(Scene change data)
== Segment start ==
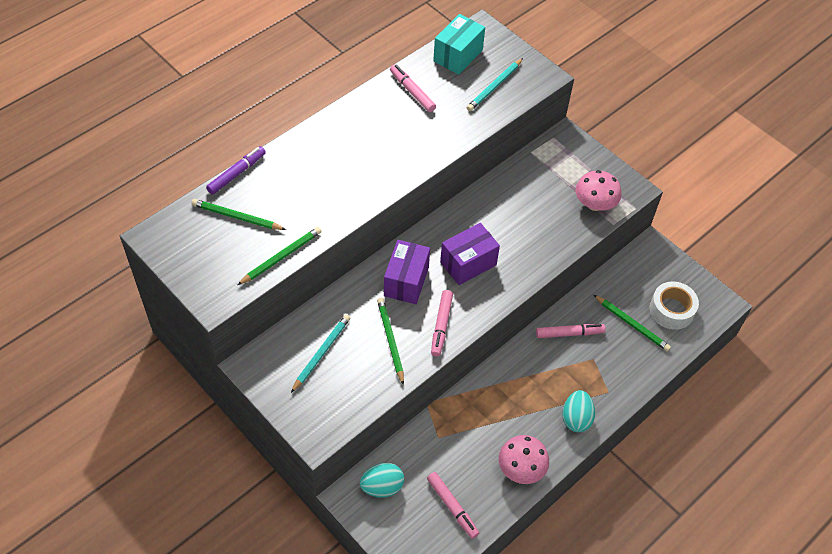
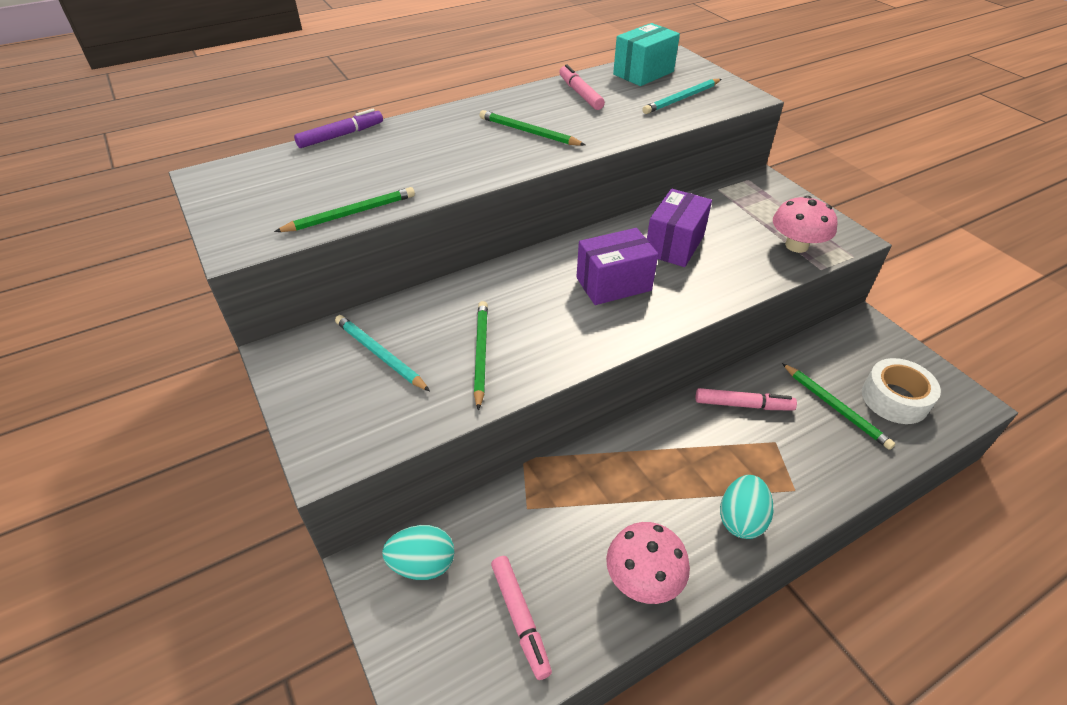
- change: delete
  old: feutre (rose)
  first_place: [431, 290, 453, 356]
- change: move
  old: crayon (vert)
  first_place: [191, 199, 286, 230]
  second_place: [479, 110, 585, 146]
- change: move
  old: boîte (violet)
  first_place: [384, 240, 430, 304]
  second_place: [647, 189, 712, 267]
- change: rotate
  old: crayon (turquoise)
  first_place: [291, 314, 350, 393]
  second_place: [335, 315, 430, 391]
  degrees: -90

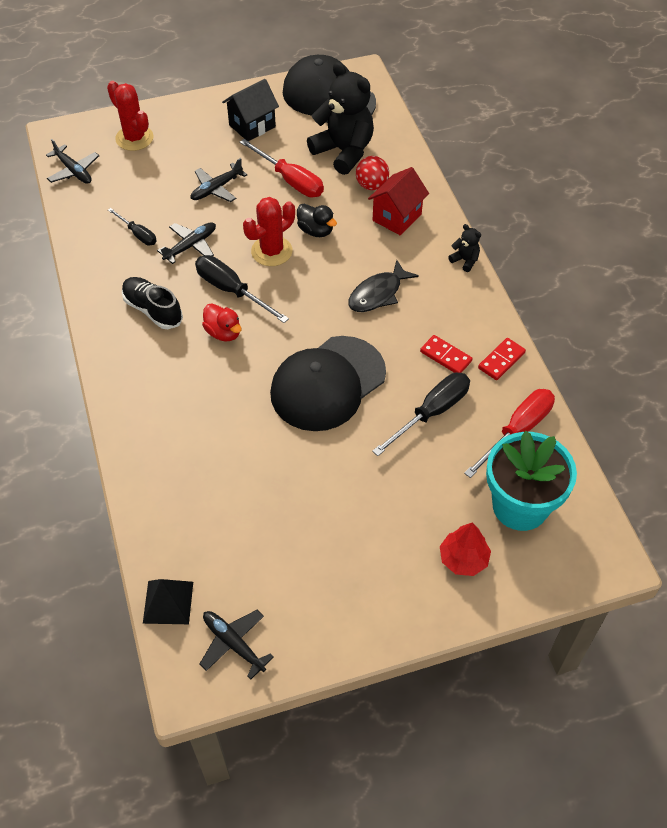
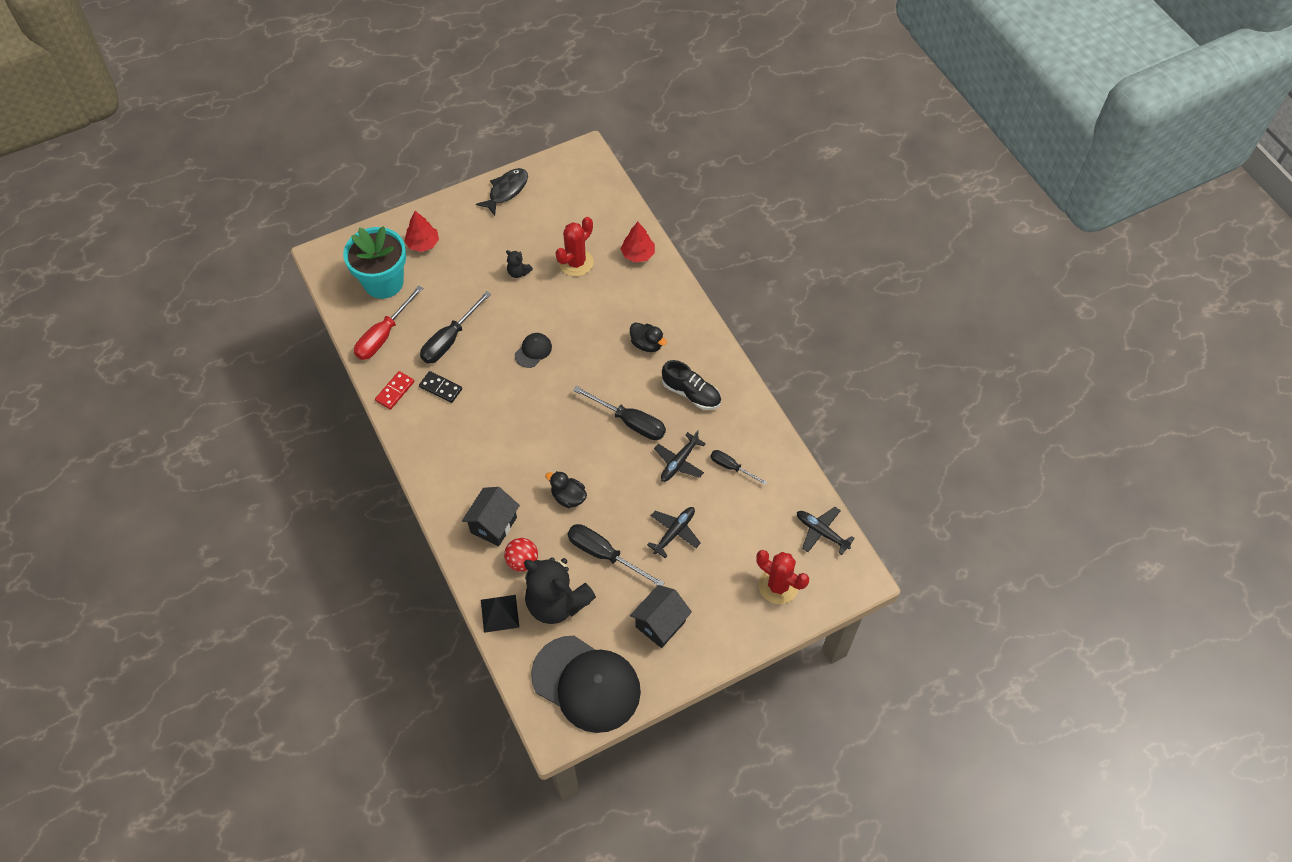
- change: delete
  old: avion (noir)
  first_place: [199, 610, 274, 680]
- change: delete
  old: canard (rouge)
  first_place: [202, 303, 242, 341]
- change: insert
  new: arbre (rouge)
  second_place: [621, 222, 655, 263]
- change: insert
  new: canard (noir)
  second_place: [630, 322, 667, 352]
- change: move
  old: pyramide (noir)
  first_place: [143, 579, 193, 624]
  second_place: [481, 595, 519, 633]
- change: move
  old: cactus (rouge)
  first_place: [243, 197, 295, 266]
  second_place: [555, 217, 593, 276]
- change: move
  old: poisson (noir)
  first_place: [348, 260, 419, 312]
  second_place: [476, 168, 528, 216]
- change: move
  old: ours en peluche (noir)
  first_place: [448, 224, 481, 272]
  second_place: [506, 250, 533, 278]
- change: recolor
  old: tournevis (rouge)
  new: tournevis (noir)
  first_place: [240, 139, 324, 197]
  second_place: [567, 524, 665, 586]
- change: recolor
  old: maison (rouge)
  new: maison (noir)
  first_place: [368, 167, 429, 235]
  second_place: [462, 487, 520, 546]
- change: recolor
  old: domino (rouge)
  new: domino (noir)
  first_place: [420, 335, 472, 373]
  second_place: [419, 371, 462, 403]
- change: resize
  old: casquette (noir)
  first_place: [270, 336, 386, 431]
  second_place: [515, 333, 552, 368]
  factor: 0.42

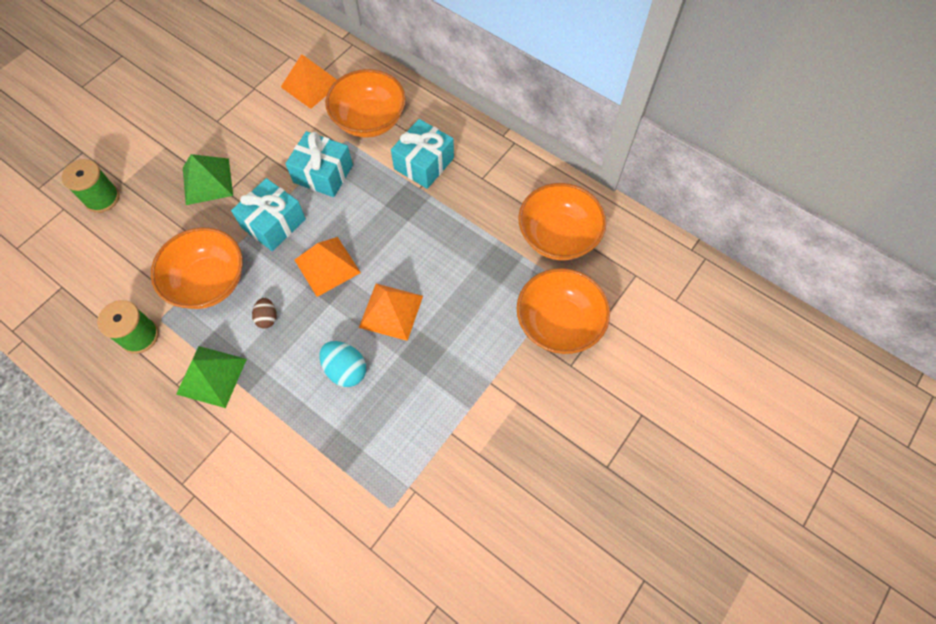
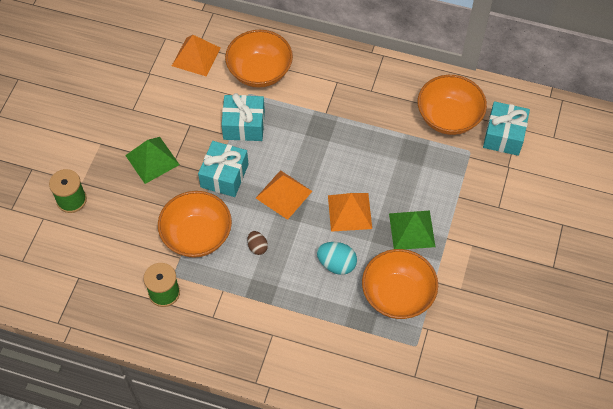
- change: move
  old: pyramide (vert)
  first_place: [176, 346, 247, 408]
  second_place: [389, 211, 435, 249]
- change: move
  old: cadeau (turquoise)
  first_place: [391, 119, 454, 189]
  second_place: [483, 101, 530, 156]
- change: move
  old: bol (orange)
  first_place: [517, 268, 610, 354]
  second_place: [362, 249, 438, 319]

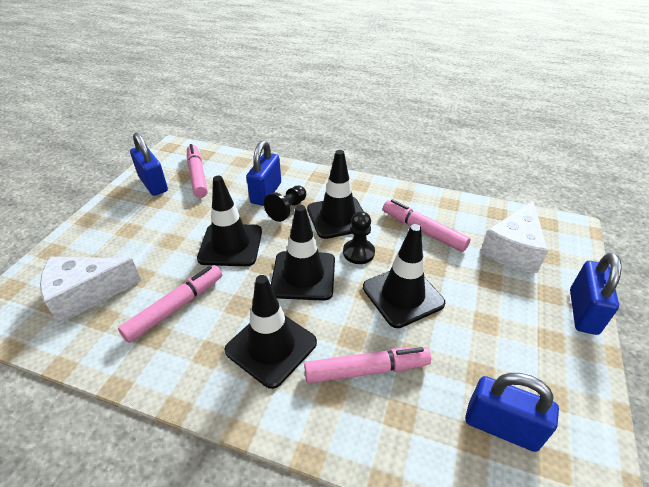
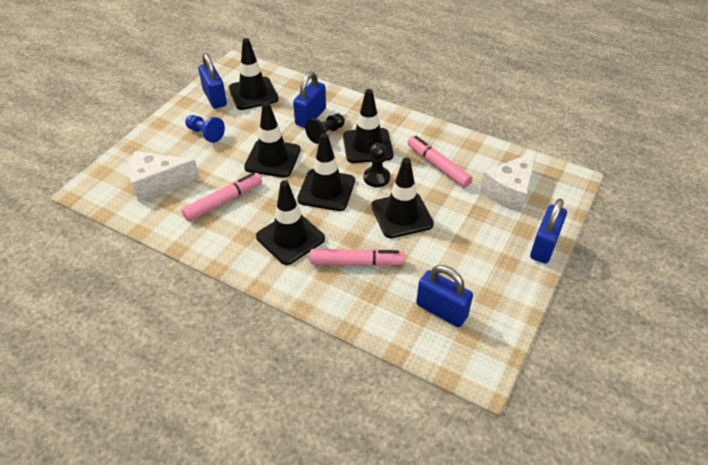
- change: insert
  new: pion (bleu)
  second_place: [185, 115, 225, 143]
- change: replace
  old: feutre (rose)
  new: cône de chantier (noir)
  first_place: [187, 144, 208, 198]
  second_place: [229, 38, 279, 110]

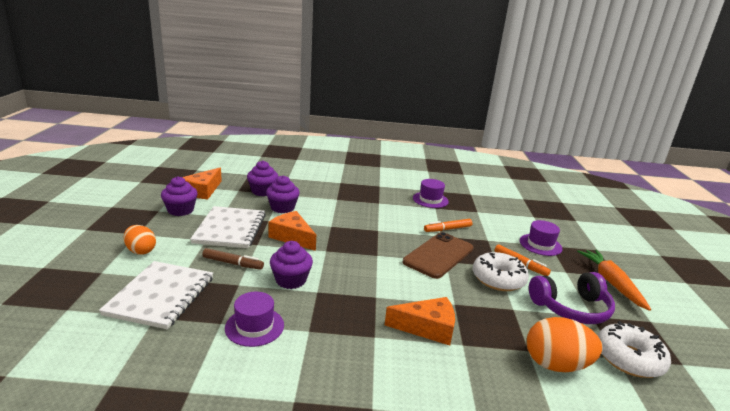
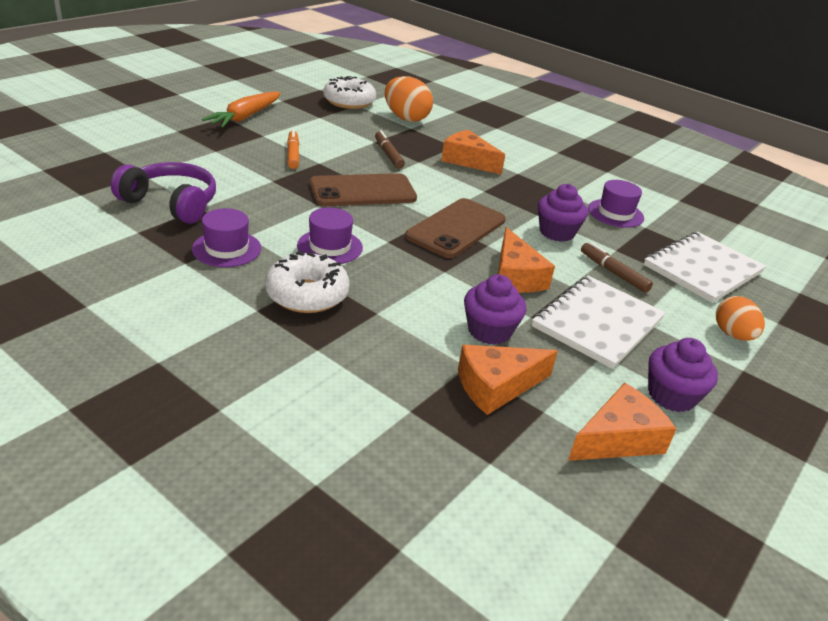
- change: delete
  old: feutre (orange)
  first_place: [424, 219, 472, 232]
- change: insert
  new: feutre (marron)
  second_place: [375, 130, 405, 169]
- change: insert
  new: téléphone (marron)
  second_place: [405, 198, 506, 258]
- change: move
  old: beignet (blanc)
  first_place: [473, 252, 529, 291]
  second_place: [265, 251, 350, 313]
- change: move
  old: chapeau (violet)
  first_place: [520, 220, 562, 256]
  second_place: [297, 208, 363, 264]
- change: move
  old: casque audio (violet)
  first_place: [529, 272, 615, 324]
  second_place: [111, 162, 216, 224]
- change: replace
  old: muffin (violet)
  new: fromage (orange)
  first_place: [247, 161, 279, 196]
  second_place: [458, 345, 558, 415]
== Segment end ==
Reprint the data verbatim, pictures excluded.

- change: delete
  old: feutre (rose)
  first_place: [431, 290, 453, 356]
- change: move
  old: crayon (vert)
  first_place: [191, 199, 286, 230]
  second_place: [479, 110, 585, 146]
- change: move
  old: boîte (violet)
  first_place: [384, 240, 430, 304]
  second_place: [647, 189, 712, 267]
- change: rotate
  old: crayon (turquoise)
  first_place: [291, 314, 350, 393]
  second_place: [335, 315, 430, 391]
  degrees: -90

- change: delete
  old: avion (noir)
  first_place: [199, 610, 274, 680]
- change: delete
  old: canard (rouge)
  first_place: [202, 303, 242, 341]
- change: insert
  new: arbre (rouge)
  second_place: [621, 222, 655, 263]
- change: insert
  new: canard (noir)
  second_place: [630, 322, 667, 352]
- change: move
  old: pyramide (noir)
  first_place: [143, 579, 193, 624]
  second_place: [481, 595, 519, 633]
- change: move
  old: cactus (rouge)
  first_place: [243, 197, 295, 266]
  second_place: [555, 217, 593, 276]
- change: move
  old: poisson (noir)
  first_place: [348, 260, 419, 312]
  second_place: [476, 168, 528, 216]
- change: move
  old: ours en peluche (noir)
  first_place: [448, 224, 481, 272]
  second_place: [506, 250, 533, 278]
- change: recolor
  old: tournevis (rouge)
  new: tournevis (noir)
  first_place: [240, 139, 324, 197]
  second_place: [567, 524, 665, 586]
- change: recolor
  old: maison (rouge)
  new: maison (noir)
  first_place: [368, 167, 429, 235]
  second_place: [462, 487, 520, 546]
- change: recolor
  old: domino (rouge)
  new: domino (noir)
  first_place: [420, 335, 472, 373]
  second_place: [419, 371, 462, 403]
- change: resize
  old: casquette (noir)
  first_place: [270, 336, 386, 431]
  second_place: [515, 333, 552, 368]
  factor: 0.42

- change: move
  old: pyramide (vert)
  first_place: [176, 346, 247, 408]
  second_place: [389, 211, 435, 249]
- change: move
  old: cadeau (turquoise)
  first_place: [391, 119, 454, 189]
  second_place: [483, 101, 530, 156]
- change: move
  old: bol (orange)
  first_place: [517, 268, 610, 354]
  second_place: [362, 249, 438, 319]

- change: insert
  new: pion (bleu)
  second_place: [185, 115, 225, 143]
- change: replace
  old: feutre (rose)
  new: cône de chantier (noir)
  first_place: [187, 144, 208, 198]
  second_place: [229, 38, 279, 110]

- change: delete
  old: feutre (orange)
  first_place: [424, 219, 472, 232]
- change: insert
  new: feutre (marron)
  second_place: [375, 130, 405, 169]
- change: insert
  new: téléphone (marron)
  second_place: [405, 198, 506, 258]
- change: move
  old: beignet (blanc)
  first_place: [473, 252, 529, 291]
  second_place: [265, 251, 350, 313]
- change: move
  old: chapeau (violet)
  first_place: [520, 220, 562, 256]
  second_place: [297, 208, 363, 264]
- change: move
  old: casque audio (violet)
  first_place: [529, 272, 615, 324]
  second_place: [111, 162, 216, 224]
- change: replace
  old: muffin (violet)
  new: fromage (orange)
  first_place: [247, 161, 279, 196]
  second_place: [458, 345, 558, 415]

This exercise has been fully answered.